Please return only the lines from the one holding "grey dice [306,263,356,322] -> none" through the one holding "grey toothbrush [383,87,465,144]", exactly as they appear in the records below, both ends included.

DATASET EXCERPTS ->
______

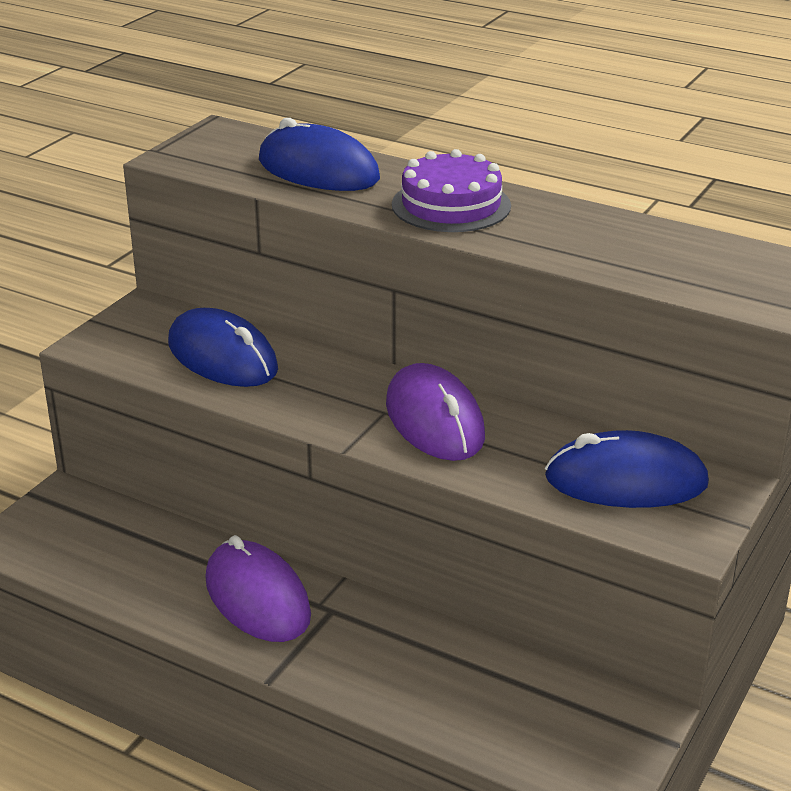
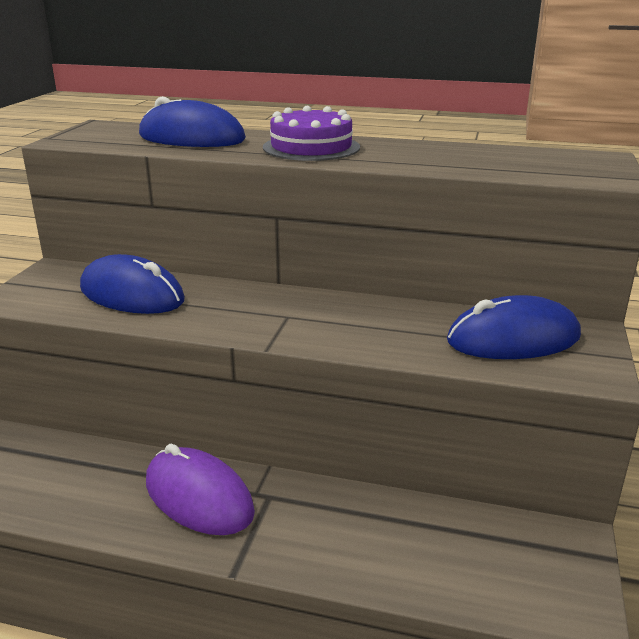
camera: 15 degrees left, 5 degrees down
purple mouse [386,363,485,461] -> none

______

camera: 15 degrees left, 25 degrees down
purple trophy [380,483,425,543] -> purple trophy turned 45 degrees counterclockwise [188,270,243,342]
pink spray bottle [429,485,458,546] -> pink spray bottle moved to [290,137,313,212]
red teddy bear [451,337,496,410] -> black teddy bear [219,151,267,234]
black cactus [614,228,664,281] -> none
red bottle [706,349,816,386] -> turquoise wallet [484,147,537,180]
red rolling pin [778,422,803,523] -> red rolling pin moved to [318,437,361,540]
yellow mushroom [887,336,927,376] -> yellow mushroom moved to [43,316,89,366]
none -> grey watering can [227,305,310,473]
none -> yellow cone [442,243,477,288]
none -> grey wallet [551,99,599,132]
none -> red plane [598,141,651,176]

______

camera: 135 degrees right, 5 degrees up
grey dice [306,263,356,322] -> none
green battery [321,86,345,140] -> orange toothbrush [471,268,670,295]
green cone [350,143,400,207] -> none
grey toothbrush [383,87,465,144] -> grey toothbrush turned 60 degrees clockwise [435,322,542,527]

______

RESPONSE AREA ->
grey dice [306,263,356,322] -> none
green battery [321,86,345,140] -> orange toothbrush [471,268,670,295]
green cone [350,143,400,207] -> none
grey toothbrush [383,87,465,144] -> grey toothbrush turned 60 degrees clockwise [435,322,542,527]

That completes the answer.